Transcription task. Write out each entry verbatim and exclude any image.

=== Before-and-after change data ===
=== Begin Enclosure ===

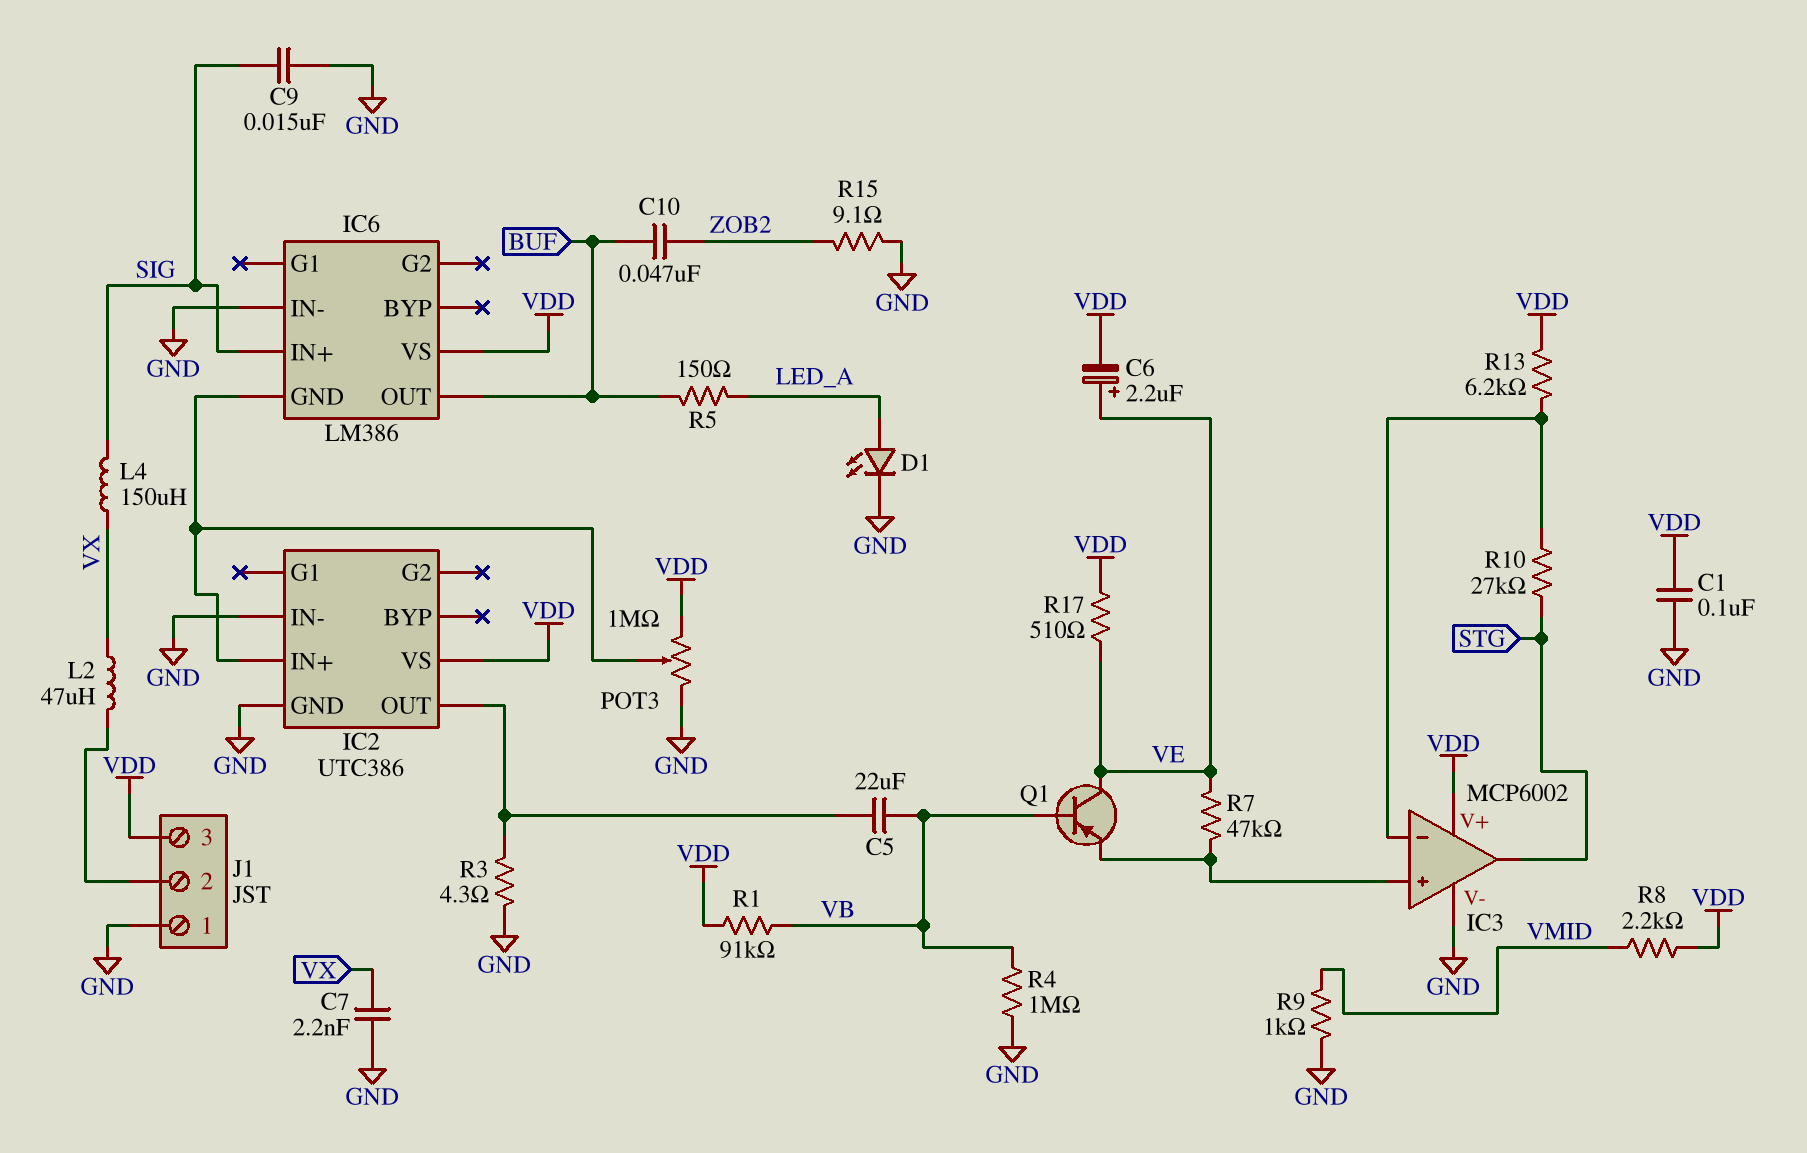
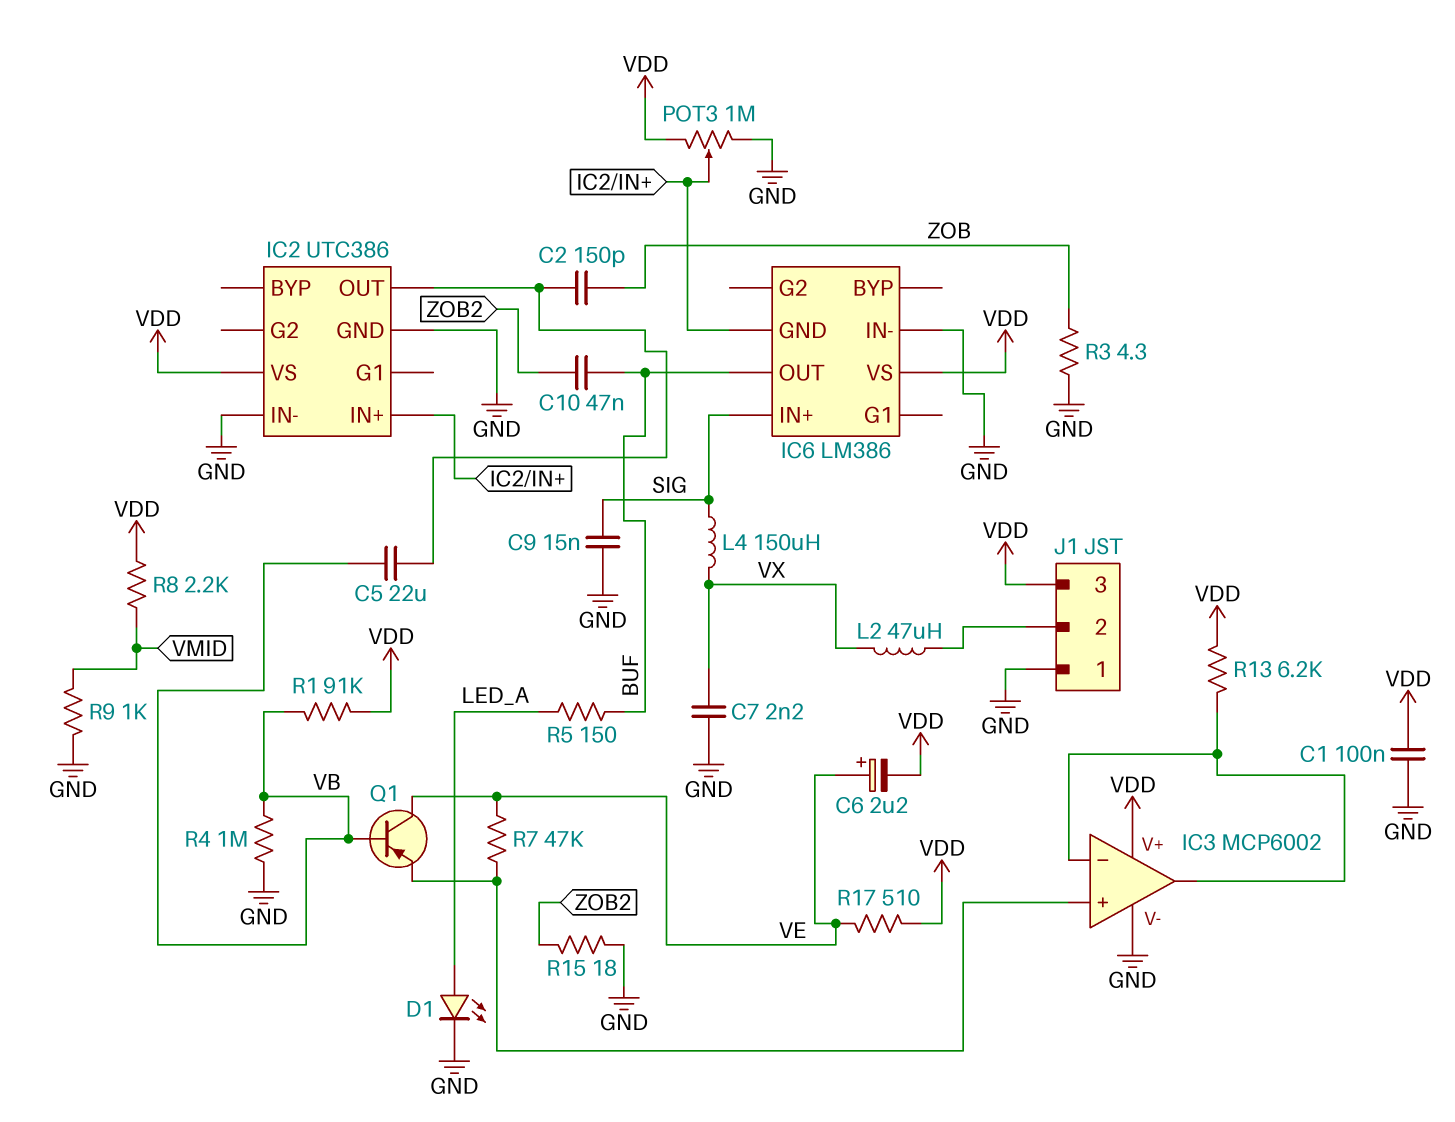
C2: none -> 150pF (IC2/OUT, ZOB)
IC3 pin out: STG -> IC3/in-
R3: 4.3 (GND, IC2/OUT) -> 4.3 (GND, ZOB)
R10: 27k (IC3/in-, STG) -> none
R15: 9.1 (GND, ZOB2) -> 18 (GND, ZOB2)

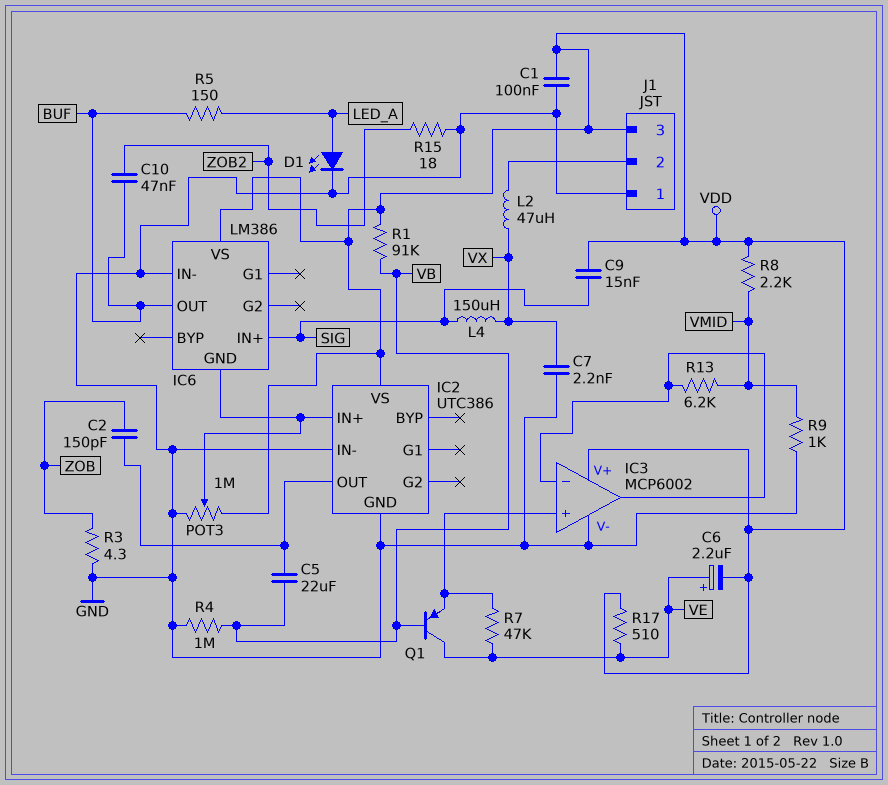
C9: 15nF (GND, SIG) -> 15nF (SIG, VDD)
R13: 6.2k (IC3/in-, VDD) -> 6.2k (IC3/in-, VMID)

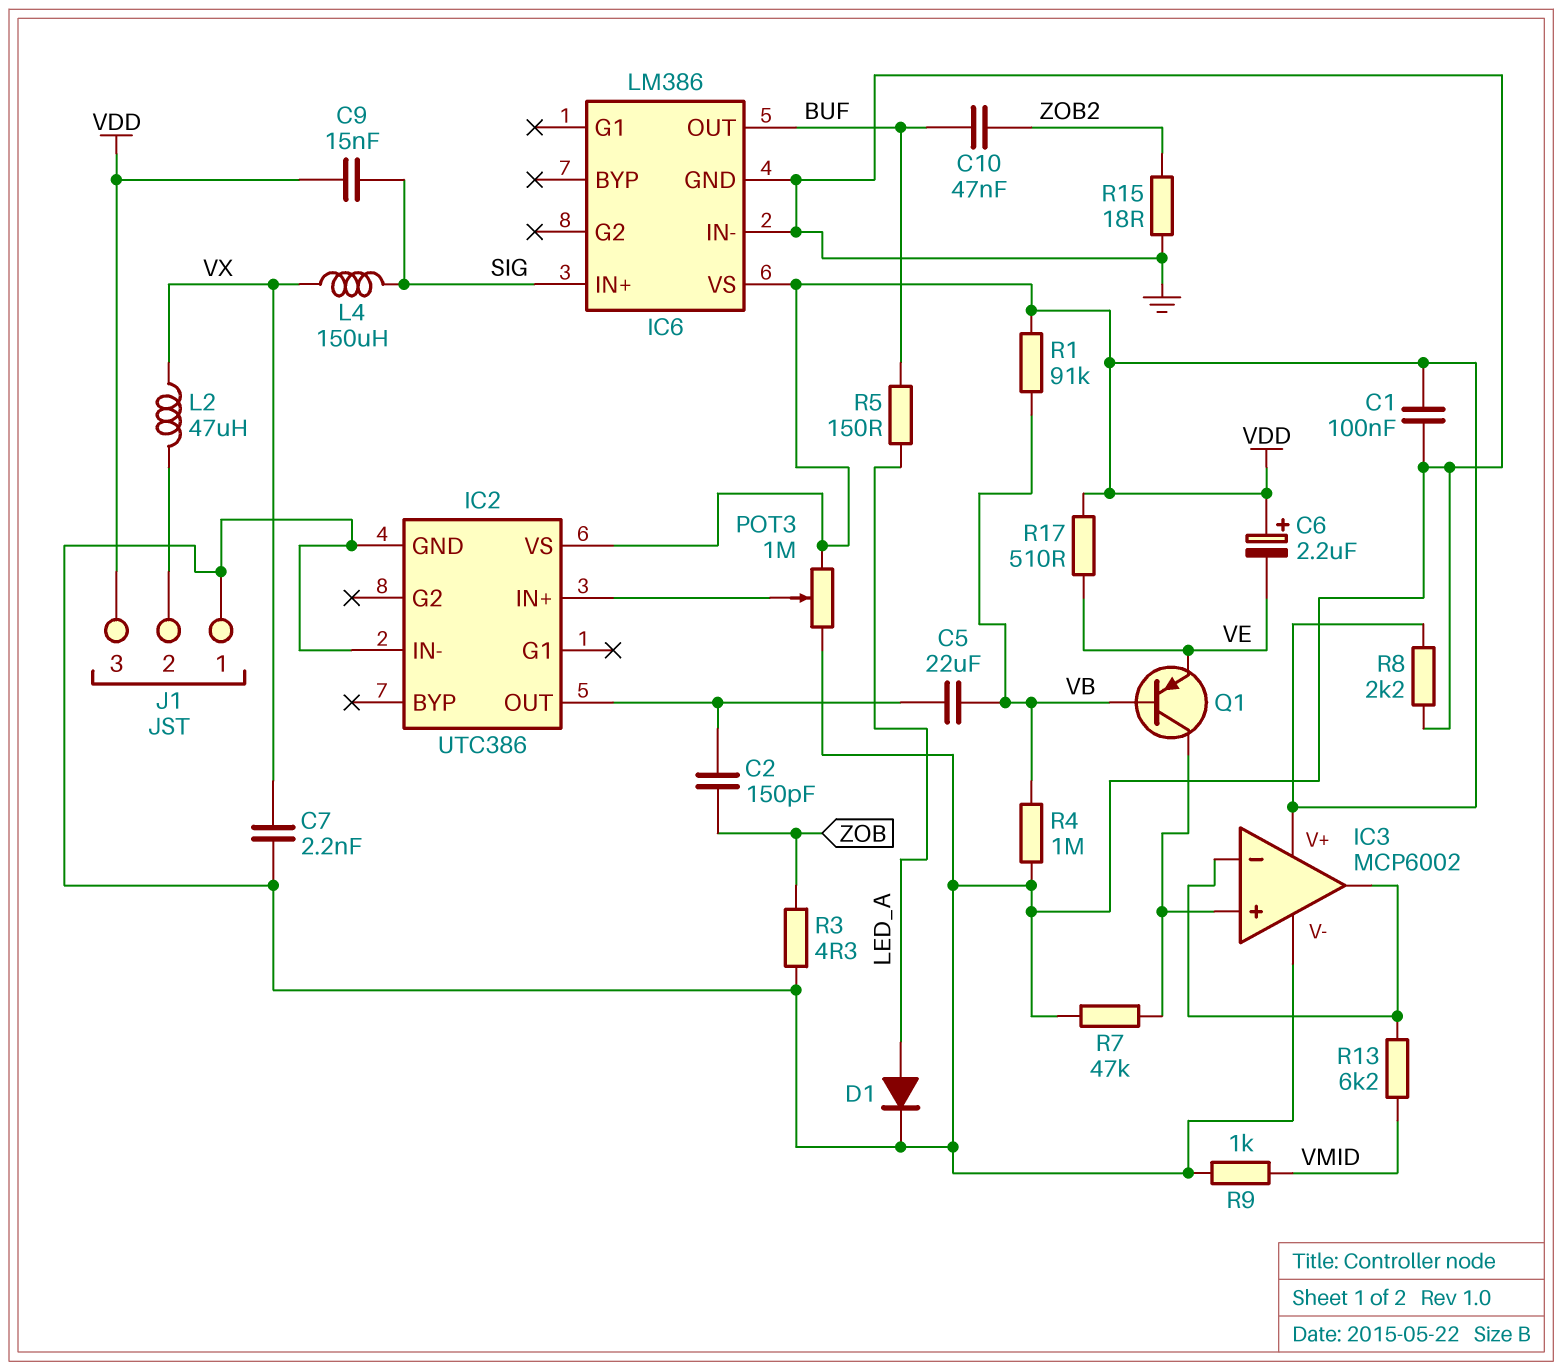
C6: 2.2uF (plus VE, minus VDD) -> 2.2uF (plus VDD, minus VE)
D1: LED (A LED_A, K GND) -> diode (A LED_A, K GND)
IC6 pin GND: IC2/IN+ -> GND
Q1: PNP (B VB, C VE, E IC3/in+) -> PNP (B VB, C IC3/in+, E VE)
R7: 47k (IC3/in+, VE) -> 47k (GND, IC3/in+)
R8: 2.2k (VDD, VMID) -> 2.2k (GND, VDD)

=== End Enclosure ===

=== RESULT ===
C2: none -> 150pF (IC2/OUT, ZOB)
IC3 pin out: STG -> IC3/in-
R3: 4.3 (GND, IC2/OUT) -> 4.3 (GND, ZOB)
R10: 27k (IC3/in-, STG) -> none
R15: 9.1 (GND, ZOB2) -> 18 (GND, ZOB2)

C9: 15nF (GND, SIG) -> 15nF (SIG, VDD)
R13: 6.2k (IC3/in-, VDD) -> 6.2k (IC3/in-, VMID)

C6: 2.2uF (plus VE, minus VDD) -> 2.2uF (plus VDD, minus VE)
D1: LED (A LED_A, K GND) -> diode (A LED_A, K GND)
IC6 pin GND: IC2/IN+ -> GND
Q1: PNP (B VB, C VE, E IC3/in+) -> PNP (B VB, C IC3/in+, E VE)
R7: 47k (IC3/in+, VE) -> 47k (GND, IC3/in+)
R8: 2.2k (VDD, VMID) -> 2.2k (GND, VDD)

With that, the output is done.